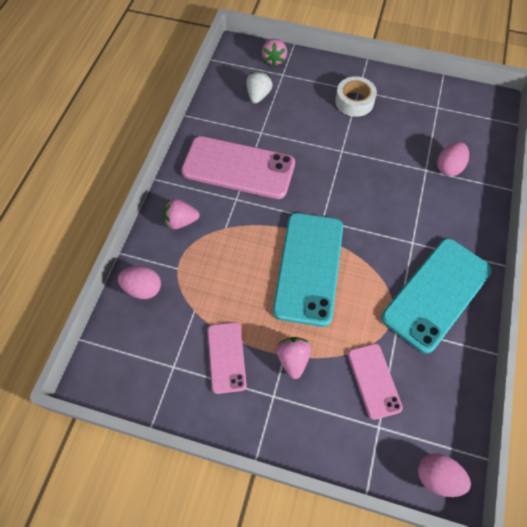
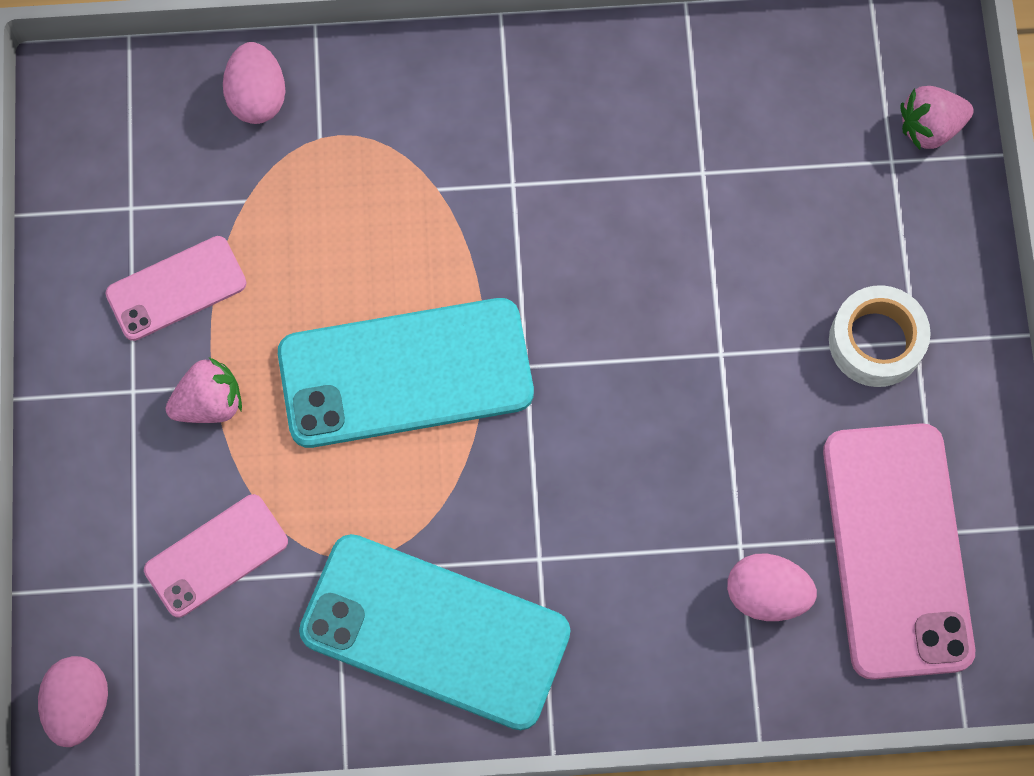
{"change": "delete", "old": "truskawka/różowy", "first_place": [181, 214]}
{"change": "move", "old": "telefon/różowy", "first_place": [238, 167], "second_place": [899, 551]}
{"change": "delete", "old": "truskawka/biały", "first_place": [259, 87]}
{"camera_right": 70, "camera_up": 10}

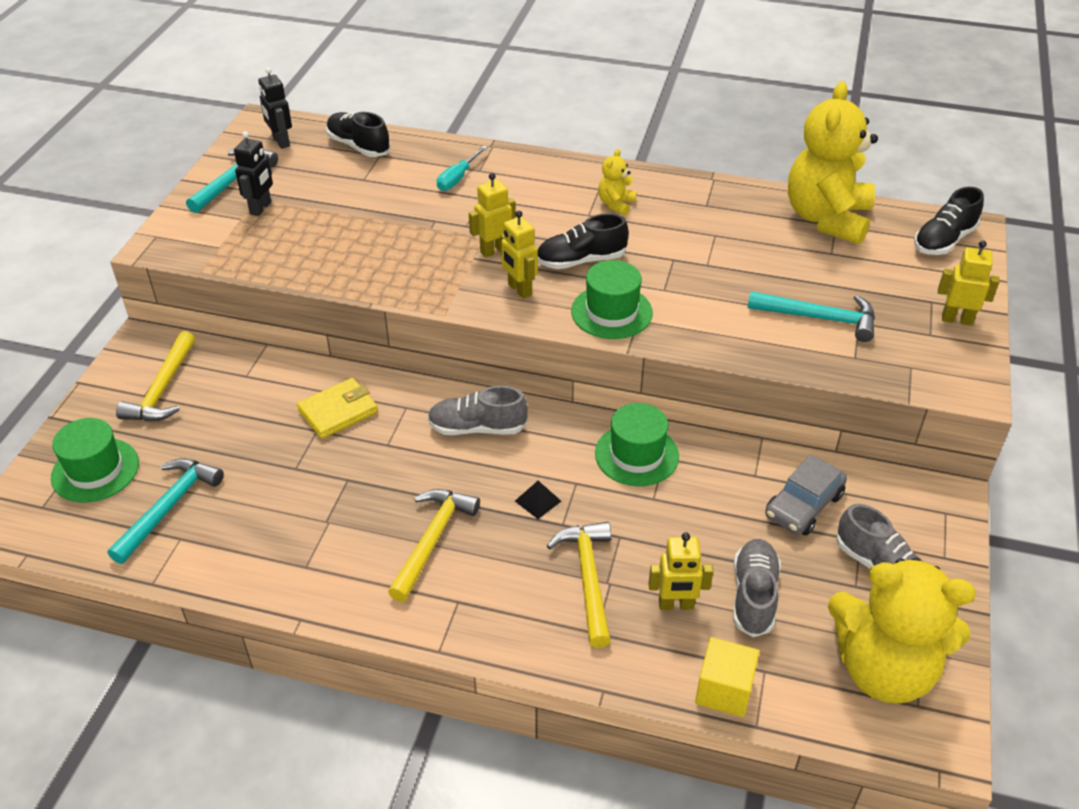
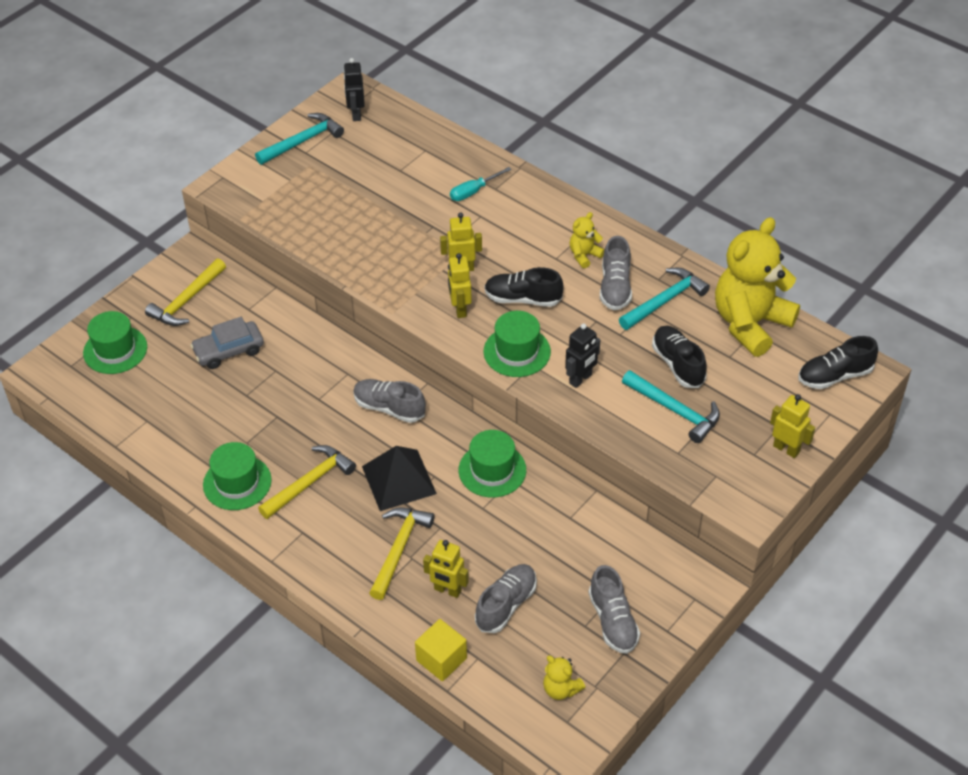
{"change": "move", "old": "młotek/turkusowy", "first_place": [165, 511], "second_place": [664, 299]}
{"change": "move", "old": "robot/czarny", "first_place": [253, 173], "second_place": [582, 355]}
{"change": "delete", "old": "portfel/żółty", "first_place": [337, 408]}
{"change": "move", "old": "but/czarny", "first_place": [358, 134], "second_place": [679, 357]}
{"change": "resize", "old": "piramida/czarny", "first_place": [538, 500], "second_place": [399, 478], "factor": 2.27}
{"change": "move", "old": "samochód/szary", "first_place": [806, 495], "second_place": [227, 343]}
{"change": "resize", "old": "miś/żółty", "first_place": [902, 631], "second_place": [564, 678], "factor": 0.43}
{"change": "insert", "new": "kapelusz/zielony", "second_place": [237, 476]}
{"change": "insert", "new": "but/szary", "second_place": [616, 273]}
{"camera_right": 25, "camera_up": 5}

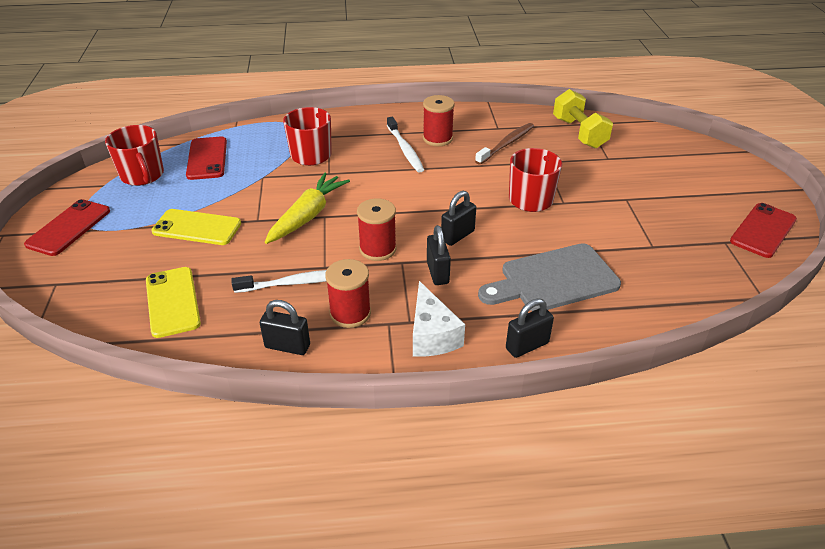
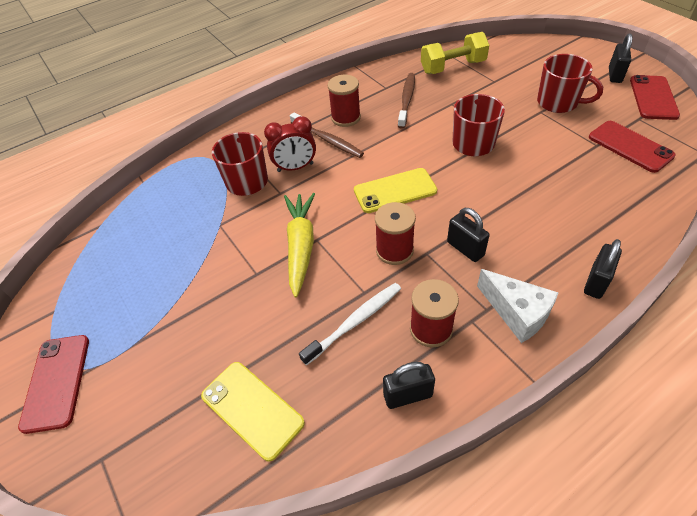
{"change": "move", "old": "kubek/czerwony", "first_place": [134, 155], "second_place": [570, 83]}
{"change": "move", "old": "telefon/żółty", "first_place": [196, 227], "second_place": [395, 190]}
{"change": "move", "old": "telefon/czerwony", "first_place": [206, 158], "second_place": [632, 147]}
{"change": "recolor", "old": "szczoteczka do zębów/biały", "new": "szczoteczka do zębów/brązowy", "first_place": [405, 145], "second_place": [327, 135]}
{"change": "move", "old": "kłódka/czarny", "first_place": [458, 218], "second_place": [620, 58]}
{"change": "delete", "old": "deska do krojenia/szary", "first_place": [549, 277]}
{"change": "rotate", "old": "hantel/żółty", "first_place": [583, 118], "second_place": [455, 53], "degrees": -60}
{"change": "insert", "new": "budzik/czerwony", "second_place": [290, 144]}
{"camera_right": -25, "camera_up": 10}

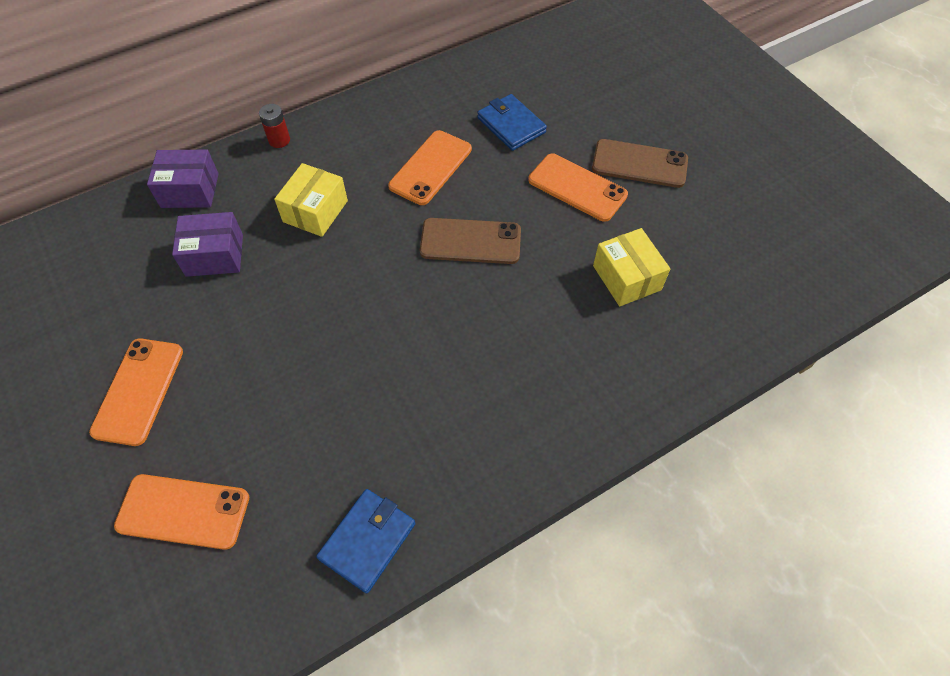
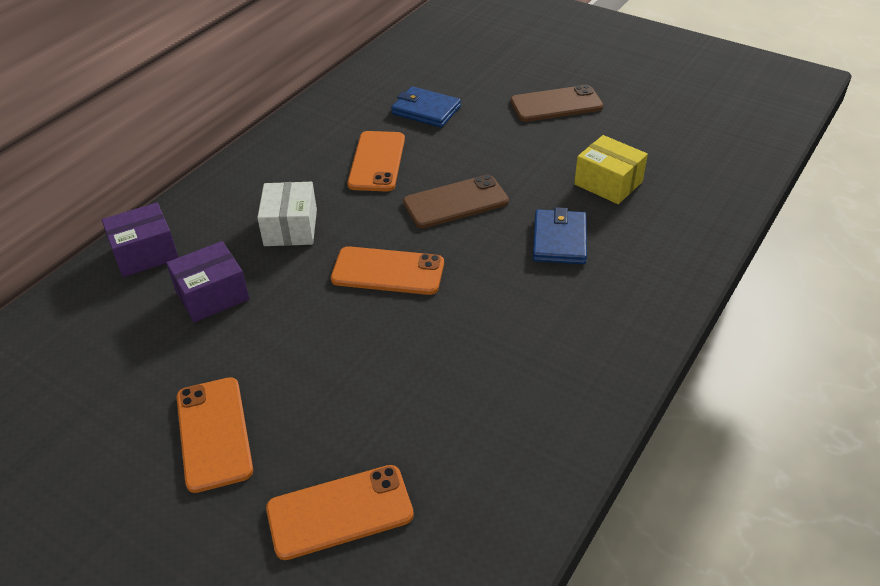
{"change": "delete", "old": "bateria/czerwony", "first_place": [274, 126]}
{"change": "recolor", "old": "pudełko/żółty", "new": "pudełko/biały", "first_place": [311, 200], "second_place": [287, 214]}
{"change": "move", "old": "portfel/niebieski", "first_place": [365, 541], "second_place": [560, 235]}
{"change": "move", "old": "telefon/pomarańczowy", "first_place": [578, 187], "second_place": [387, 270]}
{"camera_right": -25, "camera_up": -15}

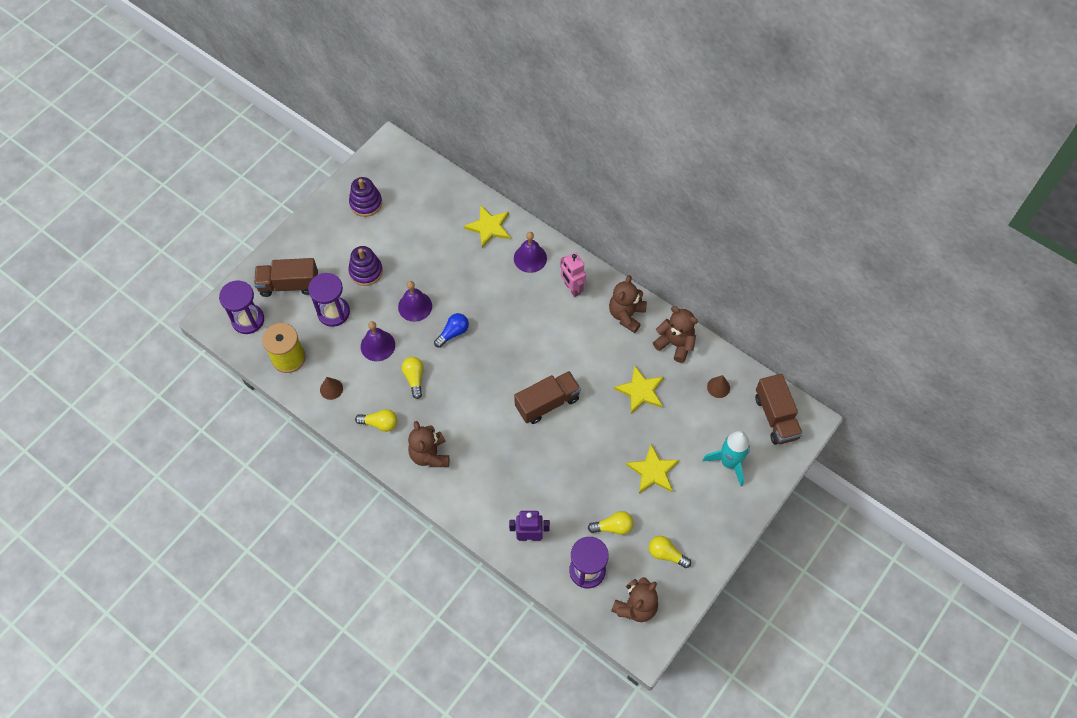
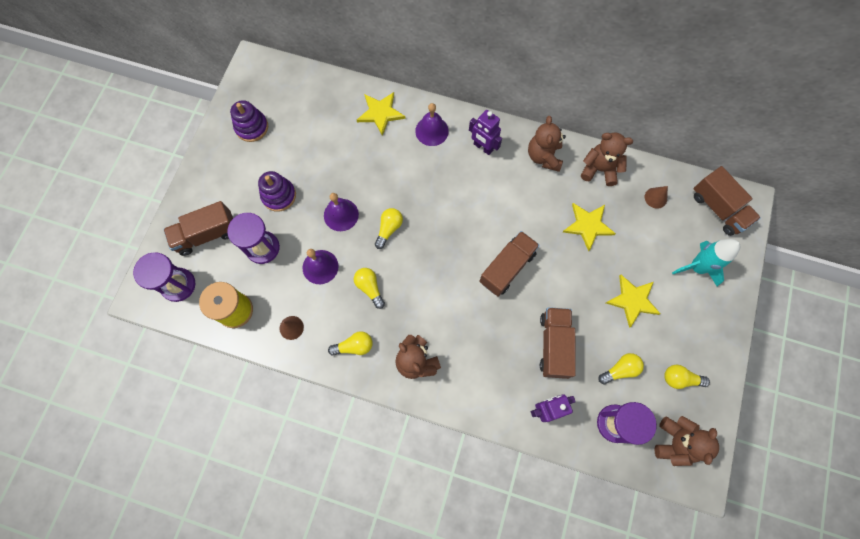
{"change": "recolor", "old": "żarówka/niebieski", "new": "żarówka/żółty", "first_place": [451, 330], "second_place": [389, 228]}
{"change": "recolor", "old": "robot/różowy", "new": "robot/fioletowy", "first_place": [573, 274], "second_place": [485, 132]}
{"change": "insert", "new": "ciężarówka/brązowy", "second_place": [558, 343]}
{"camera_right": -20, "camera_up": 10}

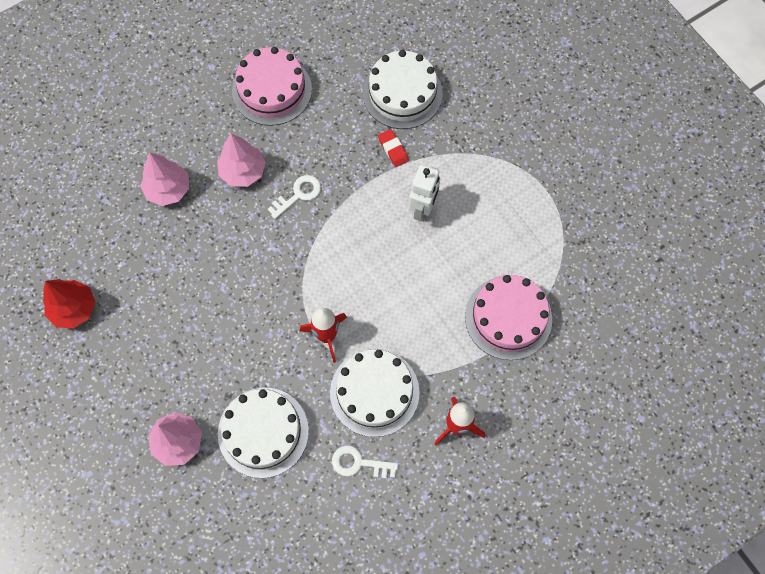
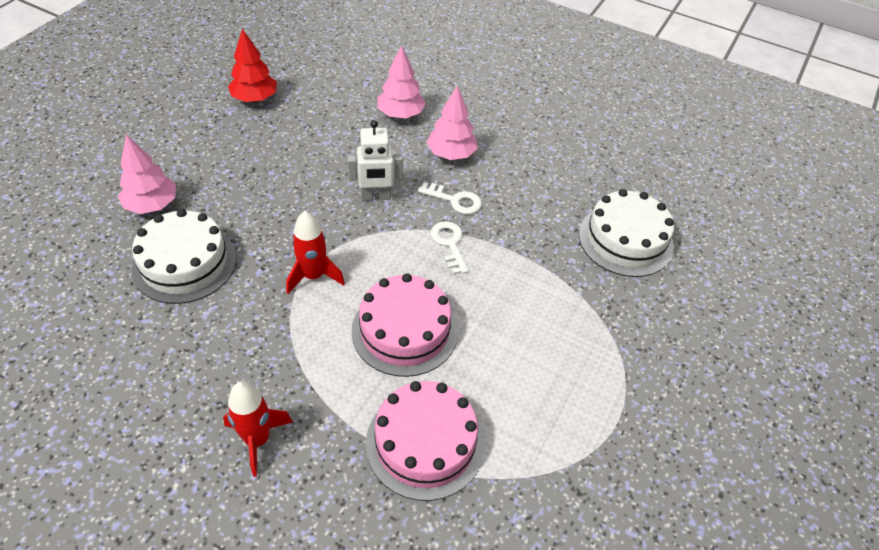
{"change": "move", "old": "tort/różowy", "first_place": [272, 86], "second_place": [404, 325]}
{"change": "delete", "old": "tort/biały", "first_place": [375, 393]}
{"change": "move", "old": "klucz/biały", "first_place": [365, 462], "second_place": [449, 248]}
{"change": "delete", "old": "gumka do mazania/czerwony", "first_place": [393, 148]}
{"change": "move", "old": "robot/biały", "first_place": [424, 193], "second_place": [375, 160]}
{"camera_right": 60, "camera_up": -20}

=== Work instructions ===
Restate the whole listing exactly as written, minus the pictures.

=== Answer area ===
{"change": "delete", "old": "truskawka/różowy", "first_place": [181, 214]}
{"change": "move", "old": "telefon/różowy", "first_place": [238, 167], "second_place": [899, 551]}
{"change": "delete", "old": "truskawka/biały", "first_place": [259, 87]}
{"camera_right": 70, "camera_up": 10}

{"change": "move", "old": "młotek/turkusowy", "first_place": [165, 511], "second_place": [664, 299]}
{"change": "move", "old": "robot/czarny", "first_place": [253, 173], "second_place": [582, 355]}
{"change": "delete", "old": "portfel/żółty", "first_place": [337, 408]}
{"change": "move", "old": "but/czarny", "first_place": [358, 134], "second_place": [679, 357]}
{"change": "resize", "old": "piramida/czarny", "first_place": [538, 500], "second_place": [399, 478], "factor": 2.27}
{"change": "move", "old": "samochód/szary", "first_place": [806, 495], "second_place": [227, 343]}
{"change": "resize", "old": "miś/żółty", "first_place": [902, 631], "second_place": [564, 678], "factor": 0.43}
{"change": "insert", "new": "kapelusz/zielony", "second_place": [237, 476]}
{"change": "insert", "new": "but/szary", "second_place": [616, 273]}
{"camera_right": 25, "camera_up": 5}

{"change": "move", "old": "kubek/czerwony", "first_place": [134, 155], "second_place": [570, 83]}
{"change": "move", "old": "telefon/żółty", "first_place": [196, 227], "second_place": [395, 190]}
{"change": "move", "old": "telefon/czerwony", "first_place": [206, 158], "second_place": [632, 147]}
{"change": "recolor", "old": "szczoteczka do zębów/biały", "new": "szczoteczka do zębów/brązowy", "first_place": [405, 145], "second_place": [327, 135]}
{"change": "move", "old": "kłódka/czarny", "first_place": [458, 218], "second_place": [620, 58]}
{"change": "delete", "old": "deska do krojenia/szary", "first_place": [549, 277]}
{"change": "rotate", "old": "hantel/żółty", "first_place": [583, 118], "second_place": [455, 53], "degrees": -60}
{"change": "insert", "new": "budzik/czerwony", "second_place": [290, 144]}
{"camera_right": -25, "camera_up": 10}

{"change": "delete", "old": "bateria/czerwony", "first_place": [274, 126]}
{"change": "recolor", "old": "pudełko/żółty", "new": "pudełko/biały", "first_place": [311, 200], "second_place": [287, 214]}
{"change": "move", "old": "portfel/niebieski", "first_place": [365, 541], "second_place": [560, 235]}
{"change": "move", "old": "telefon/pomarańczowy", "first_place": [578, 187], "second_place": [387, 270]}
{"camera_right": -25, "camera_up": -15}

{"change": "recolor", "old": "żarówka/niebieski", "new": "żarówka/żółty", "first_place": [451, 330], "second_place": [389, 228]}
{"change": "recolor", "old": "robot/różowy", "new": "robot/fioletowy", "first_place": [573, 274], "second_place": [485, 132]}
{"change": "insert", "new": "ciężarówka/brązowy", "second_place": [558, 343]}
{"camera_right": -20, "camera_up": 10}

{"change": "move", "old": "tort/różowy", "first_place": [272, 86], "second_place": [404, 325]}
{"change": "delete", "old": "tort/biały", "first_place": [375, 393]}
{"change": "move", "old": "klucz/biały", "first_place": [365, 462], "second_place": [449, 248]}
{"change": "delete", "old": "gumka do mazania/czerwony", "first_place": [393, 148]}
{"change": "move", "old": "robot/biały", "first_place": [424, 193], "second_place": [375, 160]}
{"camera_right": 60, "camera_up": -20}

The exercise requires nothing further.